_Data provided_:
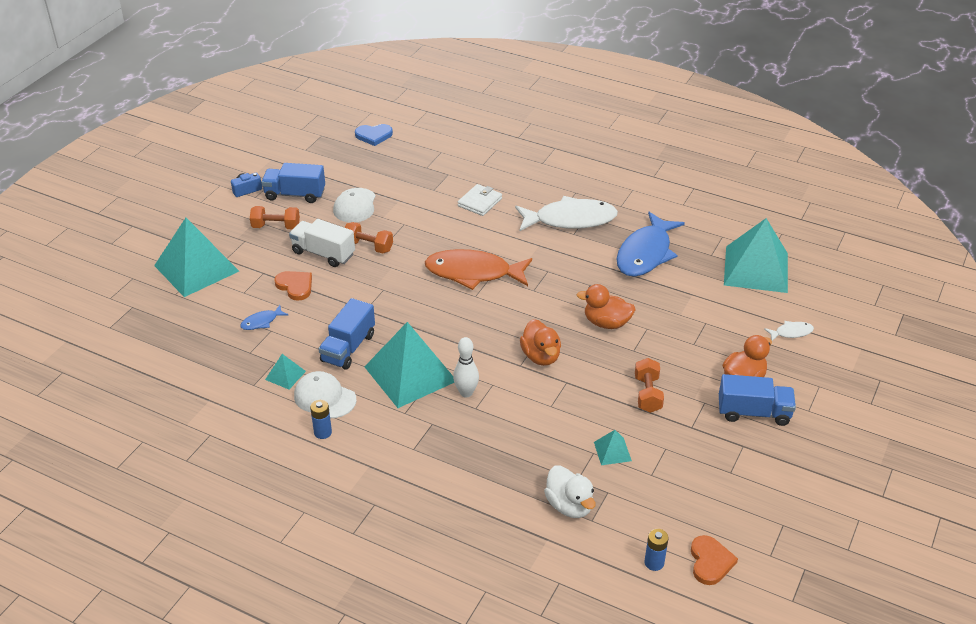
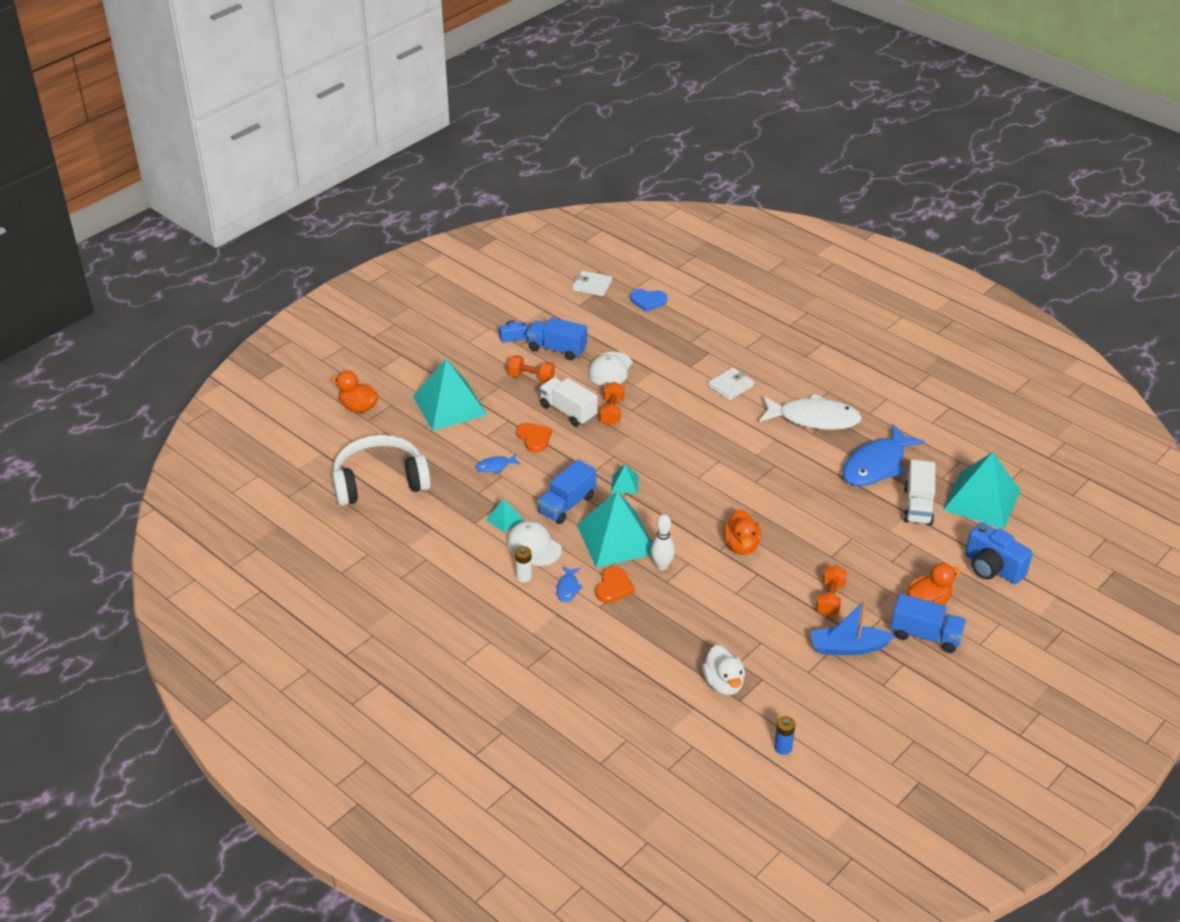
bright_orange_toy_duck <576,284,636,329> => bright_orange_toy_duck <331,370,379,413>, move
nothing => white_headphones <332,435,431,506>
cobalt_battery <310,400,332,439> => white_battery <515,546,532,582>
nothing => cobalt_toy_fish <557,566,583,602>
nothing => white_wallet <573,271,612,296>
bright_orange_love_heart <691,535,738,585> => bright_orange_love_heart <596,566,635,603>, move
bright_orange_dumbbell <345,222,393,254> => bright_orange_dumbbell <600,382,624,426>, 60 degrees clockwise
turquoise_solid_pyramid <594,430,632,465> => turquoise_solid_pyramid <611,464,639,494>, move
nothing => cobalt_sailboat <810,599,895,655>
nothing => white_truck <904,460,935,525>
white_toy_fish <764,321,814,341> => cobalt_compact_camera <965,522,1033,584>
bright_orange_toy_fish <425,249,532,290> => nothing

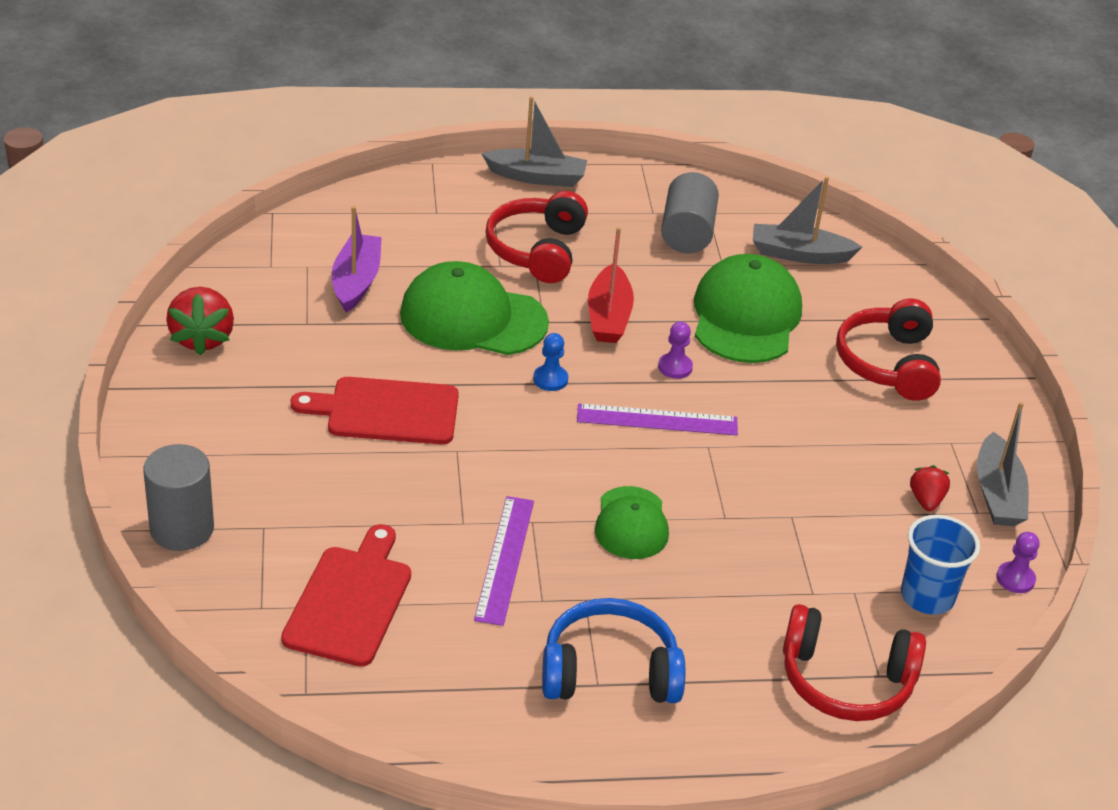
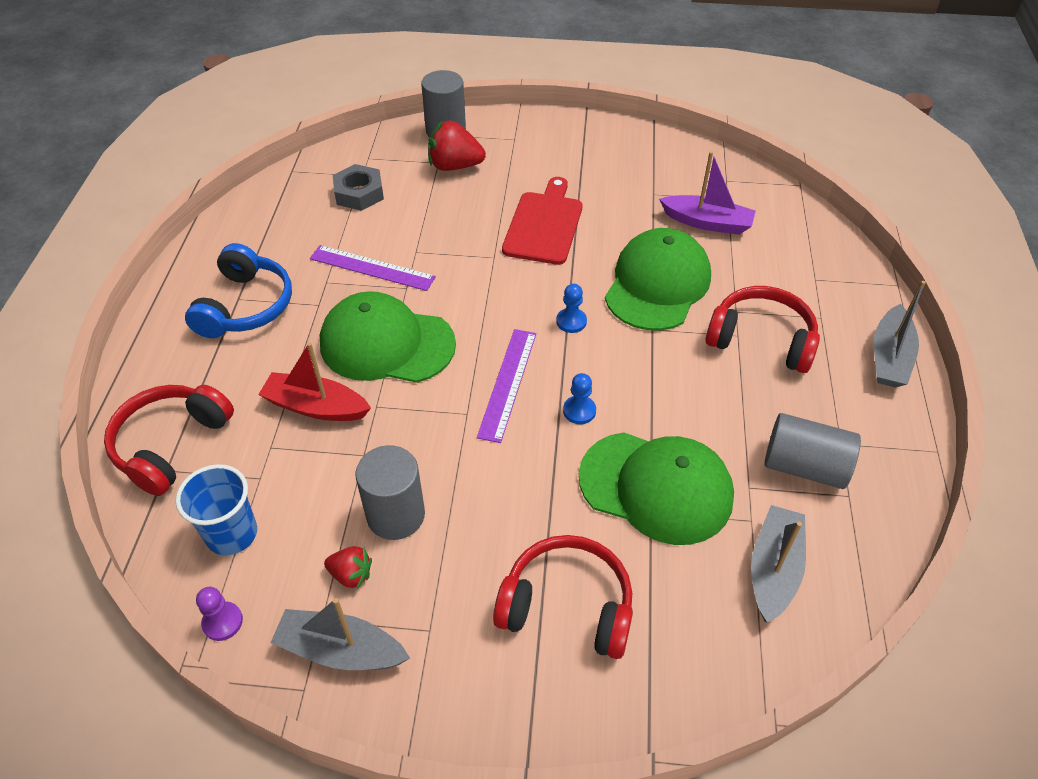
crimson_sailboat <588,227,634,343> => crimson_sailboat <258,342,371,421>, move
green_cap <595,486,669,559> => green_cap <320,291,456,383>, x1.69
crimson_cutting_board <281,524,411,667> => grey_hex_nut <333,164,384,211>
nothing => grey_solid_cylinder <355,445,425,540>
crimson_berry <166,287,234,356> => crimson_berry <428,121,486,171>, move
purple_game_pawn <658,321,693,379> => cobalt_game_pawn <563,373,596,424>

_Exercise objective_:
Please output every entry exactly as written, apart from the pictures.

_Finished task_:
bright_orange_toy_duck <576,284,636,329> => bright_orange_toy_duck <331,370,379,413>, move
nothing => white_headphones <332,435,431,506>
cobalt_battery <310,400,332,439> => white_battery <515,546,532,582>
nothing => cobalt_toy_fish <557,566,583,602>
nothing => white_wallet <573,271,612,296>
bright_orange_love_heart <691,535,738,585> => bright_orange_love_heart <596,566,635,603>, move
bright_orange_dumbbell <345,222,393,254> => bright_orange_dumbbell <600,382,624,426>, 60 degrees clockwise
turquoise_solid_pyramid <594,430,632,465> => turquoise_solid_pyramid <611,464,639,494>, move
nothing => cobalt_sailboat <810,599,895,655>
nothing => white_truck <904,460,935,525>
white_toy_fish <764,321,814,341> => cobalt_compact_camera <965,522,1033,584>
bright_orange_toy_fish <425,249,532,290> => nothing

crimson_sailboat <588,227,634,343> => crimson_sailboat <258,342,371,421>, move
green_cap <595,486,669,559> => green_cap <320,291,456,383>, x1.69
crimson_cutting_board <281,524,411,667> => grey_hex_nut <333,164,384,211>
nothing => grey_solid_cylinder <355,445,425,540>
crimson_berry <166,287,234,356> => crimson_berry <428,121,486,171>, move
purple_game_pawn <658,321,693,379> => cobalt_game_pawn <563,373,596,424>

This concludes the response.